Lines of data
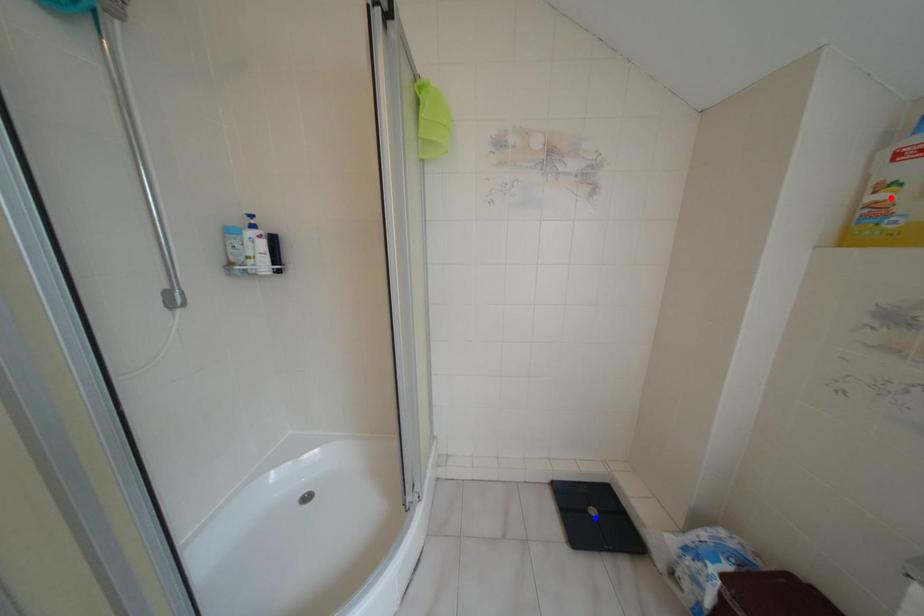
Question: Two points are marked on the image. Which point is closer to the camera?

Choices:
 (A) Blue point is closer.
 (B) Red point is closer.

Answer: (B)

• _WORK TO COMPLETE_
Show each row above that contains the word "closer".

• _EXPECTED ANSWER_
Question: Two points are marked on the image. Which point is closer to the camera?
 (A) Blue point is closer.
 (B) Red point is closer.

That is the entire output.